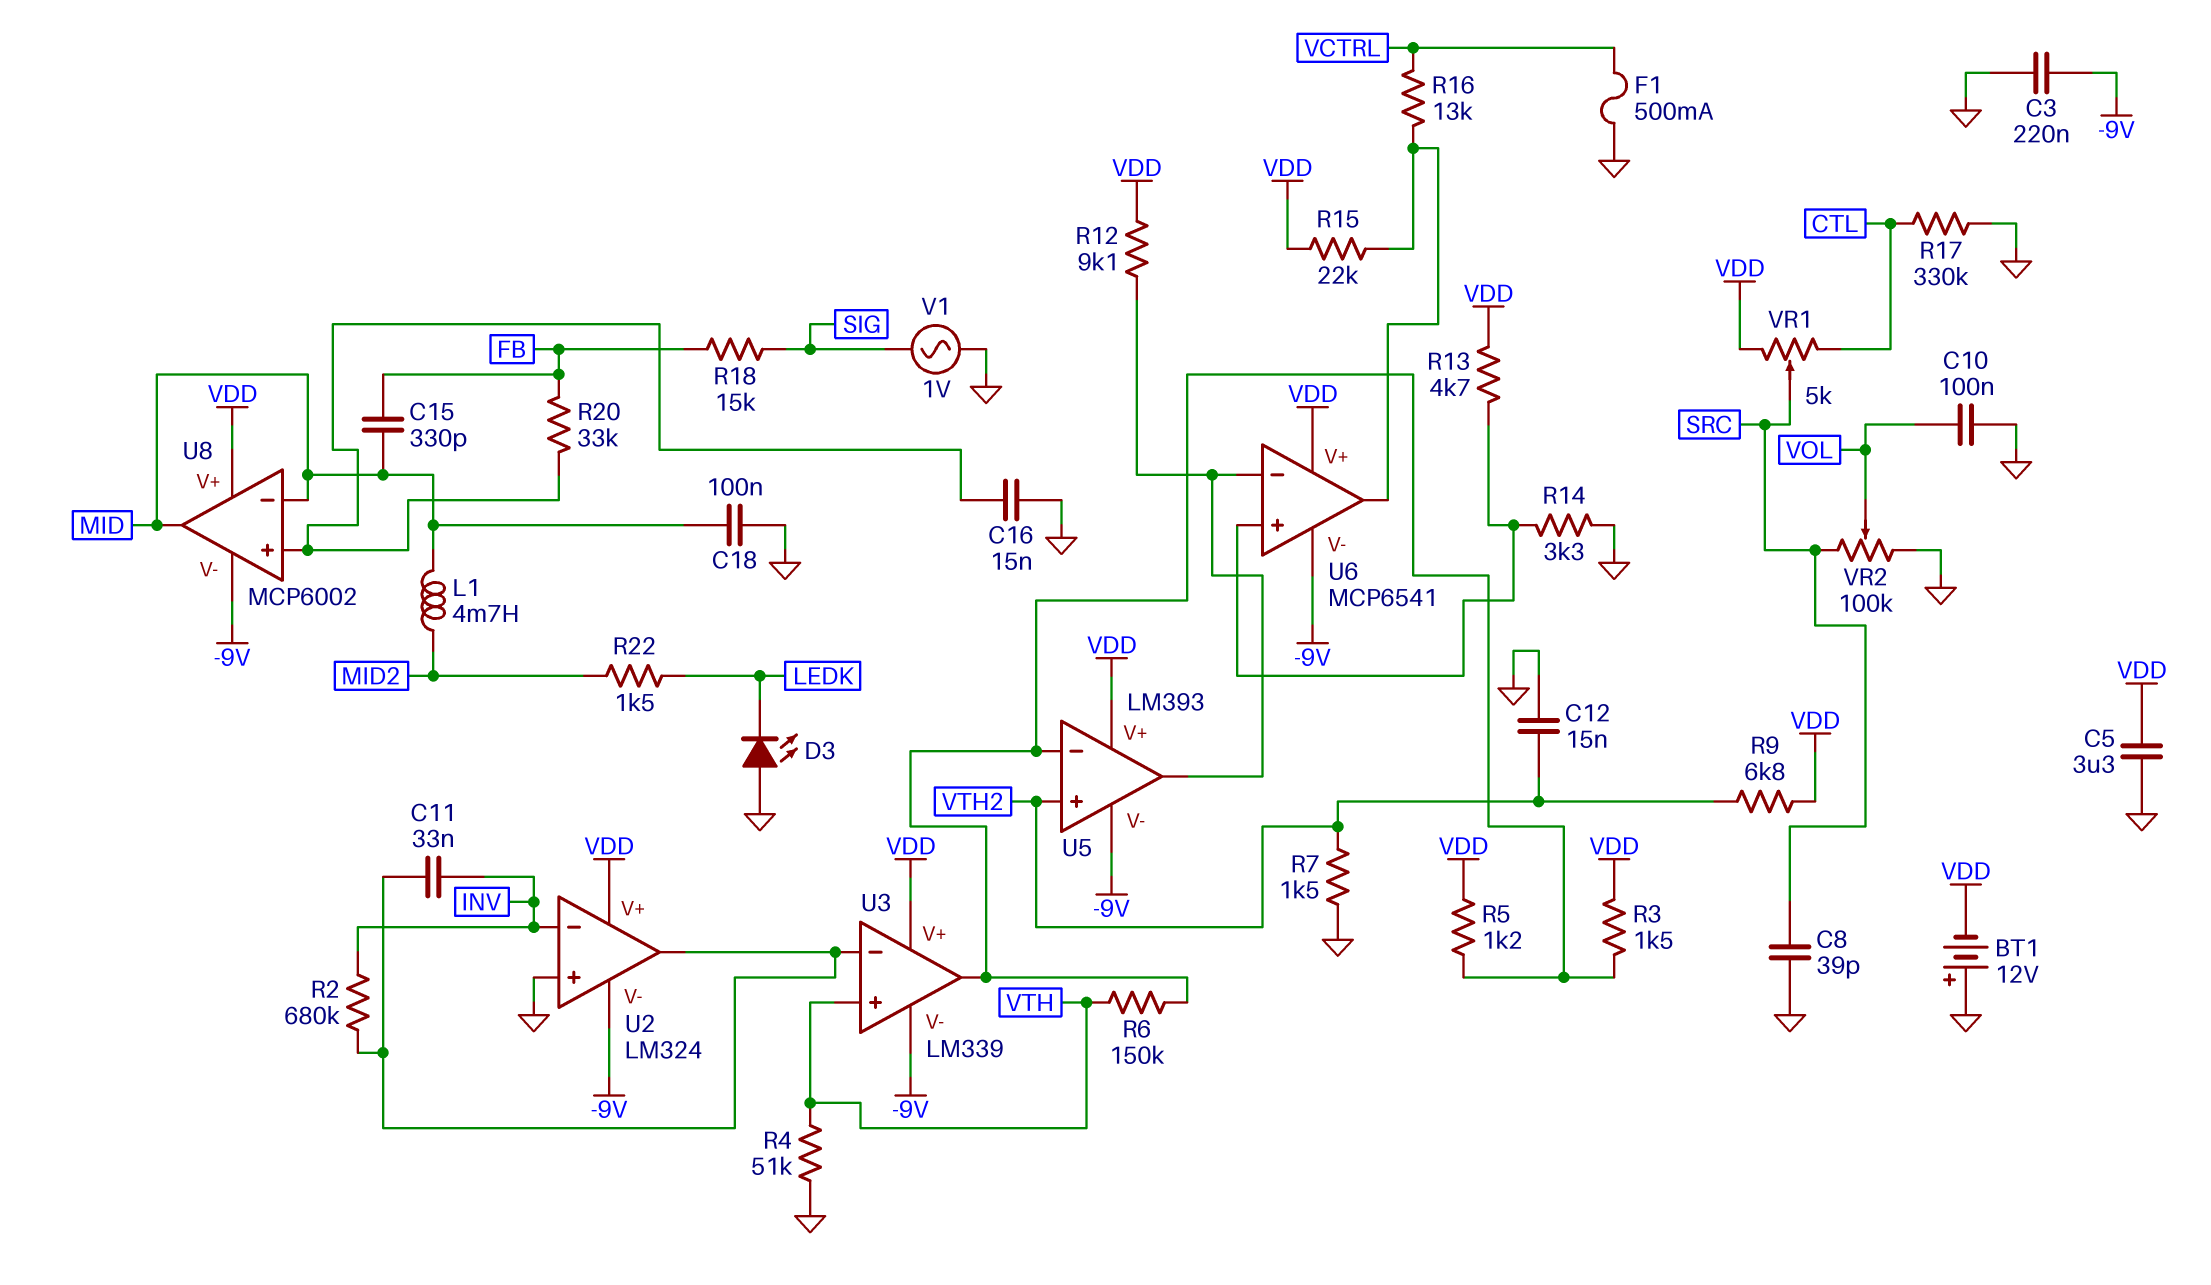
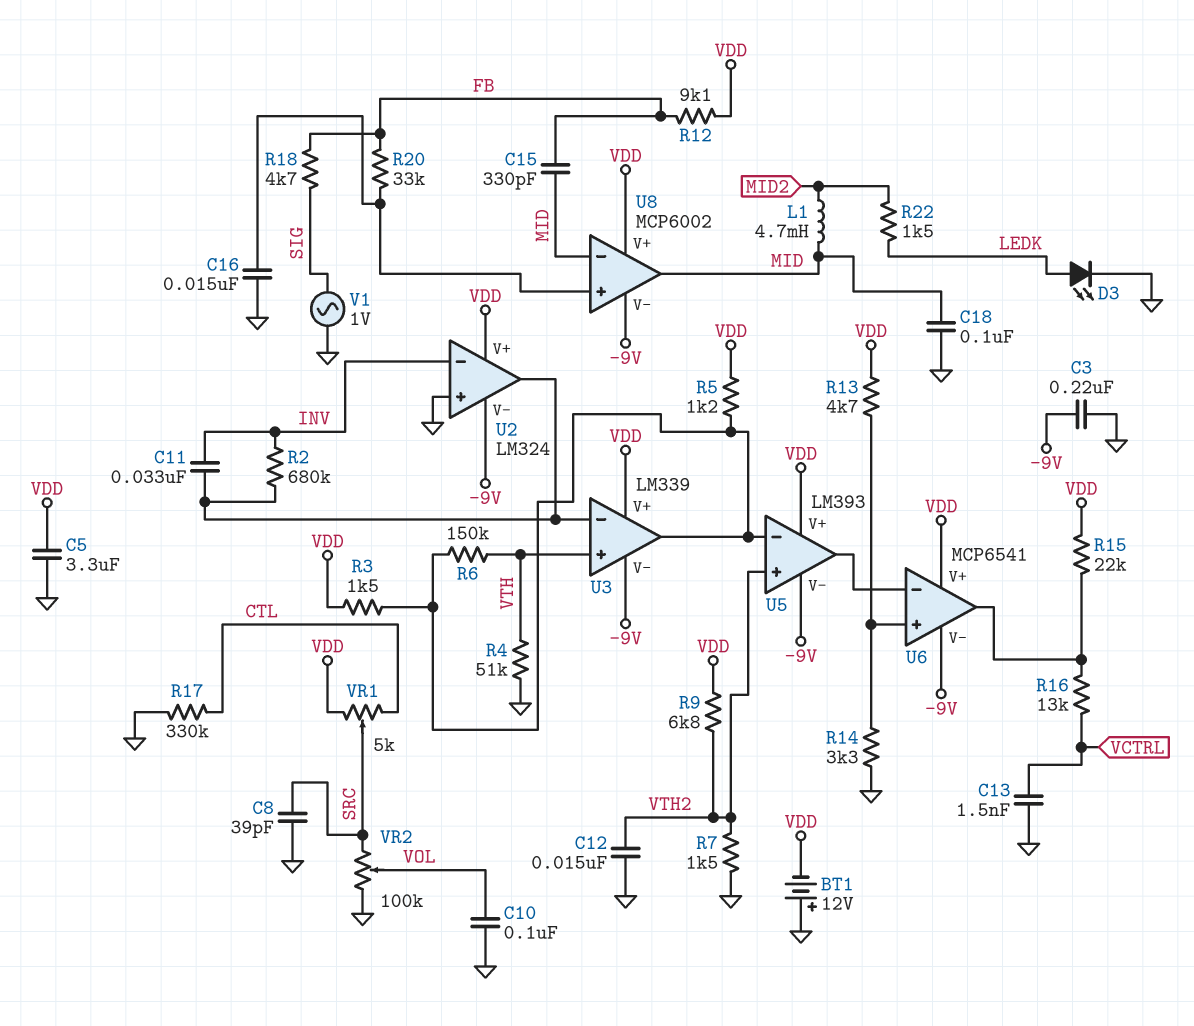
C13: none -> 1.5nF (GND, VCTRL)
D3: LED (A GND, K LEDK) -> LED (A LEDK, K GND)
F1: 500mA (GND, VCTRL) -> none
R12: 9.1k (U5/out, VDD) -> 9.1k (FB, VDD)
R18: 15k (FB, SIG) -> 4.7k (FB, SIG)

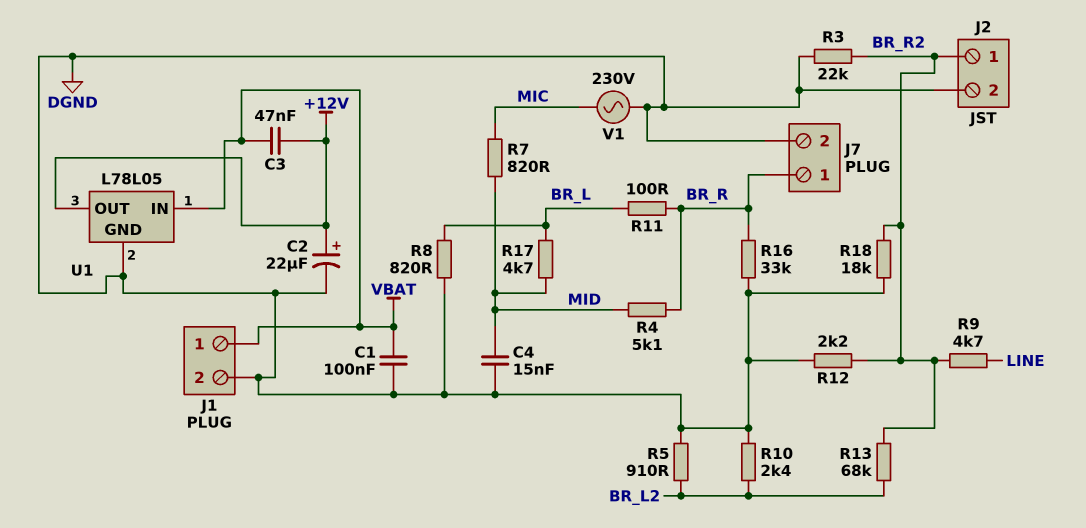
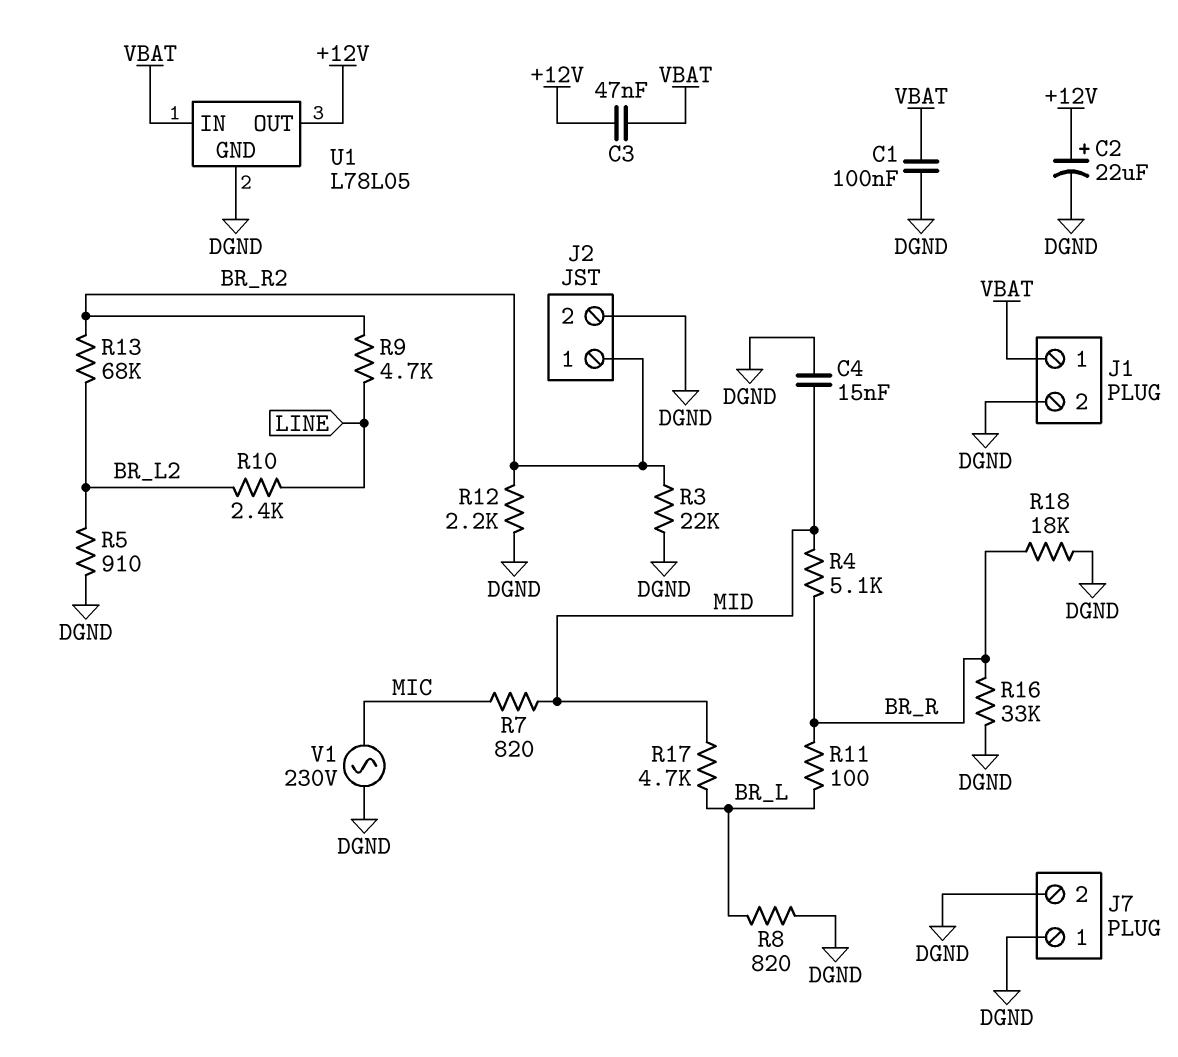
J7 pin 1: BR_R -> DGND
R10: 2.4k (BR_L2, DGND) -> 2.4k (BR_L2, LINE)
R18: 18k (BR_R2, DGND) -> 18k (BR_R, DGND)

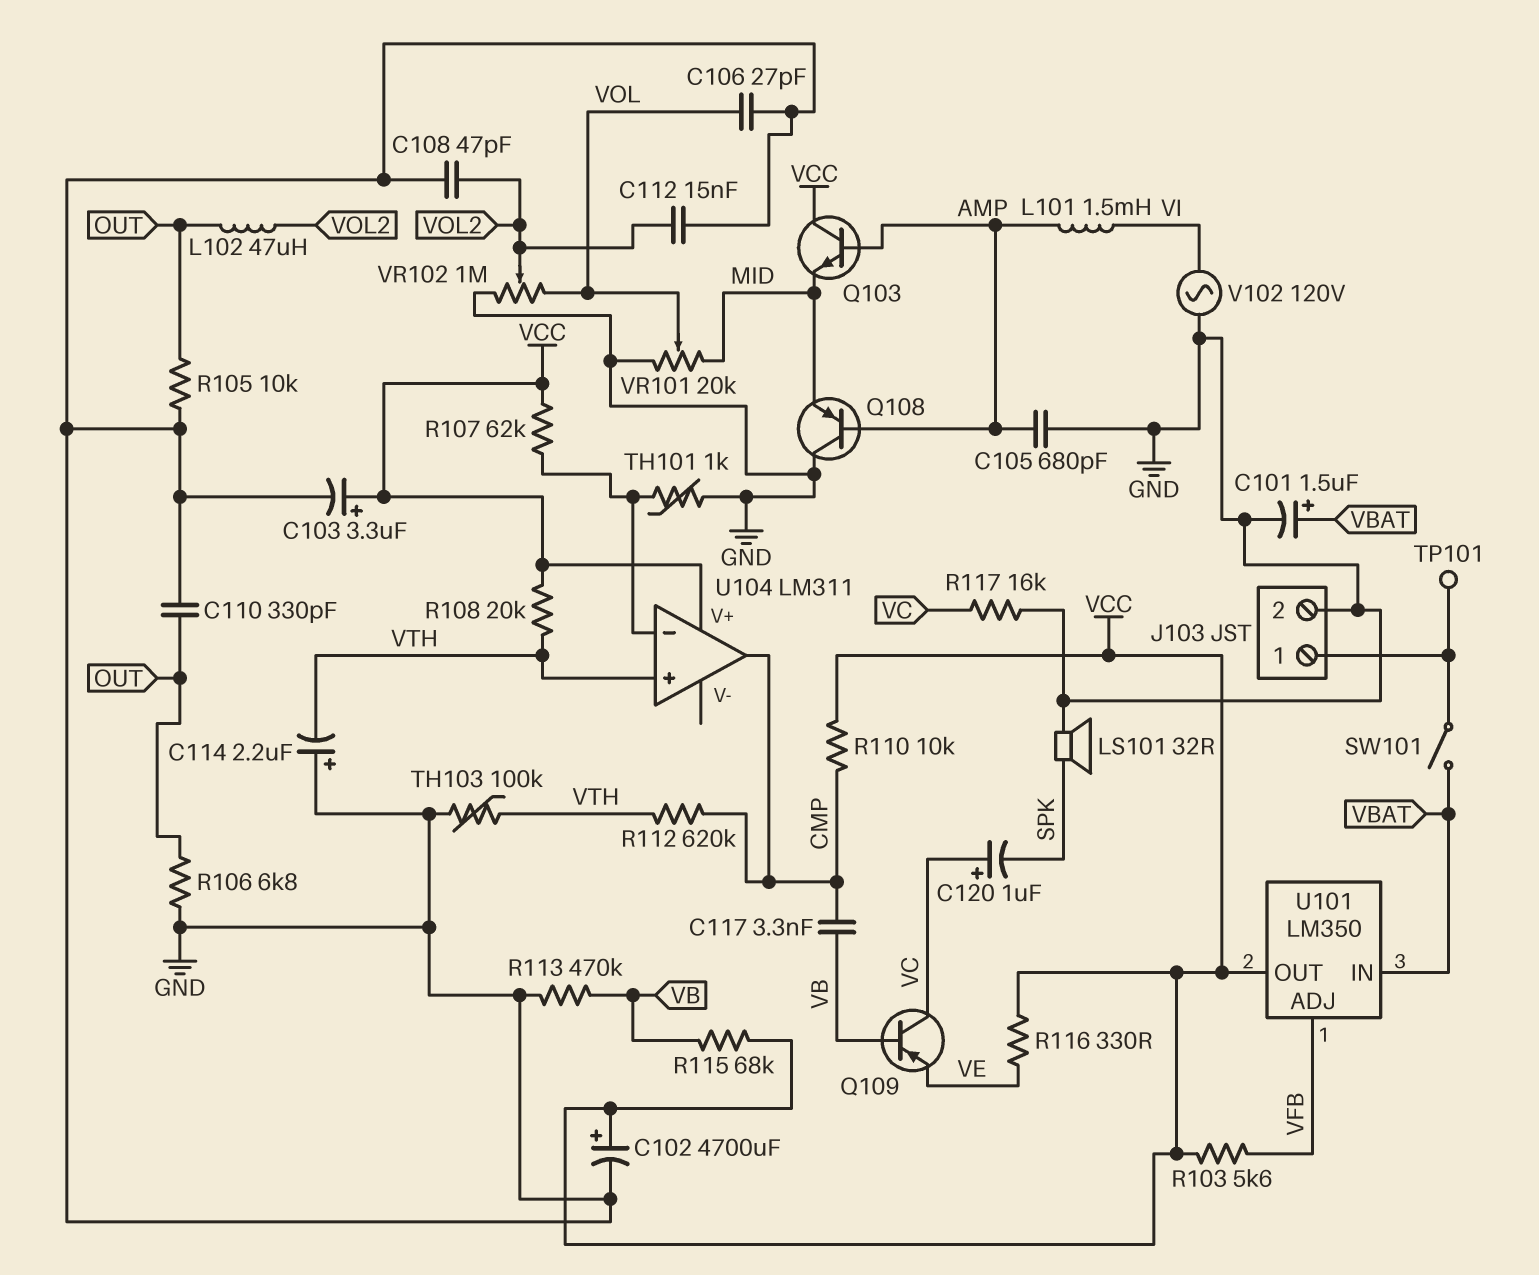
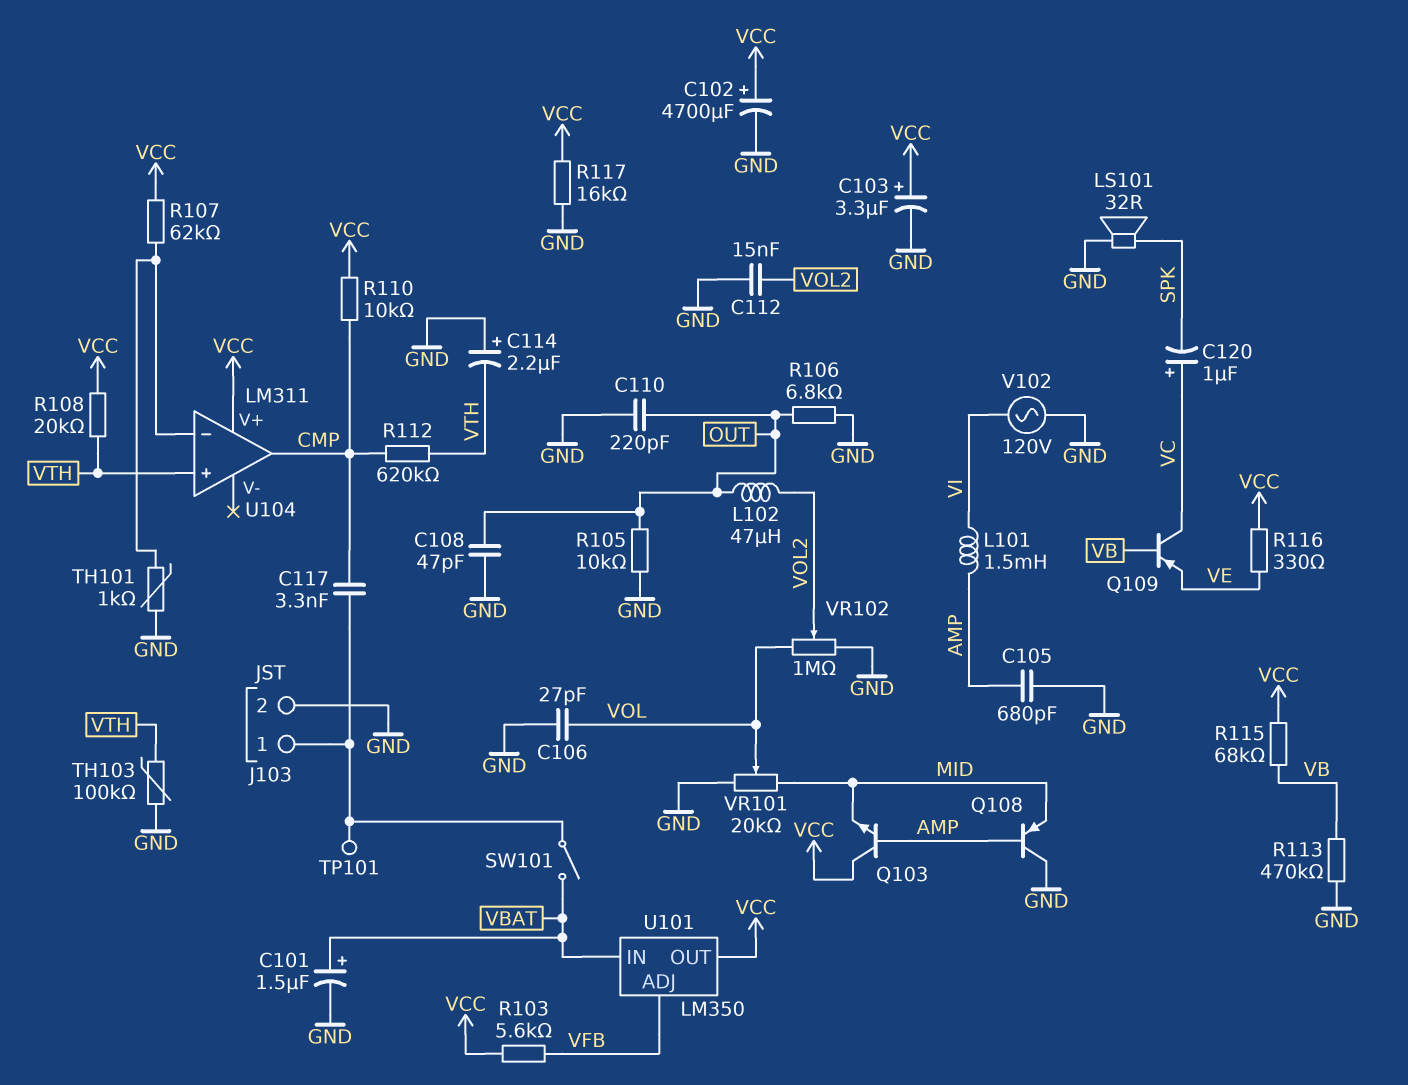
C108: 47pF (GND, VOL2) -> 47pF (GND, OUT)
C110: 330pF (GND, OUT) -> 220pF (GND, OUT)
C117: 3.3nF (CMP, VB) -> 3.3nF (CMP, J103/1)
R117: 16k (GND, VC) -> 16k (GND, VCC)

_TASK REQUIREMENTS_
Without the pictures, repeat every line of the material above exactly.

_OUTPUT BELOW_
C13: none -> 1.5nF (GND, VCTRL)
D3: LED (A GND, K LEDK) -> LED (A LEDK, K GND)
F1: 500mA (GND, VCTRL) -> none
R12: 9.1k (U5/out, VDD) -> 9.1k (FB, VDD)
R18: 15k (FB, SIG) -> 4.7k (FB, SIG)

J7 pin 1: BR_R -> DGND
R10: 2.4k (BR_L2, DGND) -> 2.4k (BR_L2, LINE)
R18: 18k (BR_R2, DGND) -> 18k (BR_R, DGND)

C108: 47pF (GND, VOL2) -> 47pF (GND, OUT)
C110: 330pF (GND, OUT) -> 220pF (GND, OUT)
C117: 3.3nF (CMP, VB) -> 3.3nF (CMP, J103/1)
R117: 16k (GND, VC) -> 16k (GND, VCC)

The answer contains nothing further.